(Excerpts from a dataset)
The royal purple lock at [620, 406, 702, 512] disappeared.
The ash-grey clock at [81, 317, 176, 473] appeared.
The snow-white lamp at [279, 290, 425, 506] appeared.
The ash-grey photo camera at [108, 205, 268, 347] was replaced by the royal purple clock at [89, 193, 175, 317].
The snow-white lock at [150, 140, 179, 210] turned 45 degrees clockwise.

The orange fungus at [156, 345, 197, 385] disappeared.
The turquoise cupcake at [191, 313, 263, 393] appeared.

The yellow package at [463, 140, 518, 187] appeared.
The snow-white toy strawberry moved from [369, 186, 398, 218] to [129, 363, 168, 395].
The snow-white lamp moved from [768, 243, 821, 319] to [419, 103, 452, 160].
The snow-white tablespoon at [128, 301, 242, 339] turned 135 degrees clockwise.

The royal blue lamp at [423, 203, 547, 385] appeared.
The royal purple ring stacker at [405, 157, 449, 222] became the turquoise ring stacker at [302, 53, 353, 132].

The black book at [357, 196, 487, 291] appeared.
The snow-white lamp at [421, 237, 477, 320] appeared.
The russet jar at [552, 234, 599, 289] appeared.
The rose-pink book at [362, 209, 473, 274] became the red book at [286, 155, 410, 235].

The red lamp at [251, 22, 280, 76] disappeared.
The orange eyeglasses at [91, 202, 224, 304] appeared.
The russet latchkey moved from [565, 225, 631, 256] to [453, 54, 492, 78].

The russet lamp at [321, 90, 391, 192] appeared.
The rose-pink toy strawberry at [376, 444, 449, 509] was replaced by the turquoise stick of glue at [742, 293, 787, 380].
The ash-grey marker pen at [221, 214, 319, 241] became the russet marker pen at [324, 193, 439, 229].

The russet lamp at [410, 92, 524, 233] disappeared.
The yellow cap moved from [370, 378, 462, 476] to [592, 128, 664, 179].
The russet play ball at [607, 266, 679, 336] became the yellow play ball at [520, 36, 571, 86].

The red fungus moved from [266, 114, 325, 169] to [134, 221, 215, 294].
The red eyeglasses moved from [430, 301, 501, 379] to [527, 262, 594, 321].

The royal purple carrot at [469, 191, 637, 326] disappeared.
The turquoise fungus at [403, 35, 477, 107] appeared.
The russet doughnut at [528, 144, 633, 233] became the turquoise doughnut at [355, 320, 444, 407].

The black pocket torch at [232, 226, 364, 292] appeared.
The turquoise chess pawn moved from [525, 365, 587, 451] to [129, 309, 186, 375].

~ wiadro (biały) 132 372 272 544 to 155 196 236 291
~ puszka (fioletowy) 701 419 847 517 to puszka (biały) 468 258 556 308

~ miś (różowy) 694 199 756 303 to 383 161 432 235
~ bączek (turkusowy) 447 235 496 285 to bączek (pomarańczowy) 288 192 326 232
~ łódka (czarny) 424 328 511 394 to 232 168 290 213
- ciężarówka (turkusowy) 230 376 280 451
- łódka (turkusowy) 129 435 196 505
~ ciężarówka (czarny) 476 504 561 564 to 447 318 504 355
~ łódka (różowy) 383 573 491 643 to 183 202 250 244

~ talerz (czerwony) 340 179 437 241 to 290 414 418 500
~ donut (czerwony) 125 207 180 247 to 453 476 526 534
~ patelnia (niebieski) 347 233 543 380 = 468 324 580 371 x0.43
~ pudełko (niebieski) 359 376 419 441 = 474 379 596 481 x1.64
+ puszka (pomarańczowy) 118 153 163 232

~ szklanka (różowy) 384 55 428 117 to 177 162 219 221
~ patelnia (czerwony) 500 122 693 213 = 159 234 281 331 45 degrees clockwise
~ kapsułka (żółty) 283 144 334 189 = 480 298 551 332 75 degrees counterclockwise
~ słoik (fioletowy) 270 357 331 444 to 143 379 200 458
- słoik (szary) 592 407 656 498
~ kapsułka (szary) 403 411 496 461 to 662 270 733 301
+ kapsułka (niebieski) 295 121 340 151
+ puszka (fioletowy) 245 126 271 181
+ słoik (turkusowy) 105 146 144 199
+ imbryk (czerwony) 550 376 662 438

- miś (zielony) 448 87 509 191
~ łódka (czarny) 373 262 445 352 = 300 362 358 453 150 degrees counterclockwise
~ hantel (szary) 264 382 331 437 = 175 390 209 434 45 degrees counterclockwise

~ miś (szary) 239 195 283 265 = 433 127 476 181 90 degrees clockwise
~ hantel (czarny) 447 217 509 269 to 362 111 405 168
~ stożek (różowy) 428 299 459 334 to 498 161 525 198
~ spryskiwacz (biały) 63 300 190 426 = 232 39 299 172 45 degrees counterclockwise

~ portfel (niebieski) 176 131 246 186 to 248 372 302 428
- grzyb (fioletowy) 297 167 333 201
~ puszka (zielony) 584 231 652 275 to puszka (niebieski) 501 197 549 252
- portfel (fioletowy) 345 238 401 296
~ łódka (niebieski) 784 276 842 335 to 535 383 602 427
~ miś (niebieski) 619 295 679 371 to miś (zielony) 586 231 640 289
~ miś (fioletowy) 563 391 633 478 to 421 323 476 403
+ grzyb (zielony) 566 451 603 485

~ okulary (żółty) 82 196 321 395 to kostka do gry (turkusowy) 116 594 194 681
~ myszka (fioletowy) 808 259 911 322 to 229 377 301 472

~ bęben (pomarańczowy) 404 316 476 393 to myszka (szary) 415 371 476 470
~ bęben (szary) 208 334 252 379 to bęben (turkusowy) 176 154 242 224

■ Exercise prompt
Exactly as written, please transcribe the lines from the start of the records above to the line that holds "The ash-grey photo", both ends included.

■ Written response
The royal purple lock at [620, 406, 702, 512] disappeared.
The ash-grey clock at [81, 317, 176, 473] appeared.
The snow-white lamp at [279, 290, 425, 506] appeared.
The ash-grey photo camera at [108, 205, 268, 347] was replaced by the royal purple clock at [89, 193, 175, 317].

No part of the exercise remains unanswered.